**Records for the exercise**
###
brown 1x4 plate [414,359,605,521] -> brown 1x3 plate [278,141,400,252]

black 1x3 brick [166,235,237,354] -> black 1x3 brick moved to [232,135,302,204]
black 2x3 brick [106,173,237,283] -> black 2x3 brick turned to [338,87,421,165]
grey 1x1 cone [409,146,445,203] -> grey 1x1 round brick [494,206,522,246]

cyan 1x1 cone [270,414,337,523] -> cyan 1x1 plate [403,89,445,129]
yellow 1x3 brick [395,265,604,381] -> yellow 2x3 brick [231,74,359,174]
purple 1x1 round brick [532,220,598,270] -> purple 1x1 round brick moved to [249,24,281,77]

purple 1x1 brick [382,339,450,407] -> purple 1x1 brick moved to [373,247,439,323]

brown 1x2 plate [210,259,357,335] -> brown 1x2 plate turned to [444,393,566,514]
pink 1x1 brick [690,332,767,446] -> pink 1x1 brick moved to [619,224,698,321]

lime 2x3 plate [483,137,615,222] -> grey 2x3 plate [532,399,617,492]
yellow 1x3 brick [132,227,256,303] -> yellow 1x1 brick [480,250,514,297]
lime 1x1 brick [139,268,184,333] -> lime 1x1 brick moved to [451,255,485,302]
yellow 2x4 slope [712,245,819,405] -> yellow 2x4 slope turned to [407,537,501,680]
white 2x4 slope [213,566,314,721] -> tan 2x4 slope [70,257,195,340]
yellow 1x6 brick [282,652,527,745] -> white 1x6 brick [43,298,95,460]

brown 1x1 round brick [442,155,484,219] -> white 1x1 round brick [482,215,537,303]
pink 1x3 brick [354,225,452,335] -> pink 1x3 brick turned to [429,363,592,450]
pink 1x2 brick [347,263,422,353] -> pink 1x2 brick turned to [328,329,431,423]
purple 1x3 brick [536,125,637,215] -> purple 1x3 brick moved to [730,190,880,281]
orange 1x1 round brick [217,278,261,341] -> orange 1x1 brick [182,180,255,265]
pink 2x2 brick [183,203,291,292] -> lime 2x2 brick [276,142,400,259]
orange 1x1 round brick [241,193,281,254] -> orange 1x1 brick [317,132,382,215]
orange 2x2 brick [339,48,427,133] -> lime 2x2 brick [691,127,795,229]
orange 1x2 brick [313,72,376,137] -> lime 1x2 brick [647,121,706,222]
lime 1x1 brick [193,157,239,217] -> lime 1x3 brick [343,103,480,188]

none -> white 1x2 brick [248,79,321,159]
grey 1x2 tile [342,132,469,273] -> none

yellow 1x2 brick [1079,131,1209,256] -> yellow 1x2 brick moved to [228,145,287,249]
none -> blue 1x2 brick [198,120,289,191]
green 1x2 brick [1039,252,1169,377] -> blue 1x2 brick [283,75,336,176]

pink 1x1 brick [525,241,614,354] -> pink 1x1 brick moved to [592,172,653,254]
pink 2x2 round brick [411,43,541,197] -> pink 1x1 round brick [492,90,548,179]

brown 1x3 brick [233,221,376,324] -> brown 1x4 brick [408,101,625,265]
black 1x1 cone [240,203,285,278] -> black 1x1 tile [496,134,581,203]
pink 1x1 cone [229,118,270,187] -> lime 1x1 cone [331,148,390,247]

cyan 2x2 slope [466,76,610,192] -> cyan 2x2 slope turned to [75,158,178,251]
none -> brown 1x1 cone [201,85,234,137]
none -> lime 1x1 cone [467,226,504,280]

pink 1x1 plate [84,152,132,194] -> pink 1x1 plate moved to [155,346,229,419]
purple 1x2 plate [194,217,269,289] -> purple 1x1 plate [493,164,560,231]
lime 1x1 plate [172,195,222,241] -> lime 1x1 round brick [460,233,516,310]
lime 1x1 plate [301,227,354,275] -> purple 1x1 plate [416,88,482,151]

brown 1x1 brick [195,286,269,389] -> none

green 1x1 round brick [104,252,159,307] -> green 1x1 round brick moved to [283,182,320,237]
###
**What you have to do**
Nothing but a number should be given: the count of lines above that include the string "cyan".

**The completed task**
2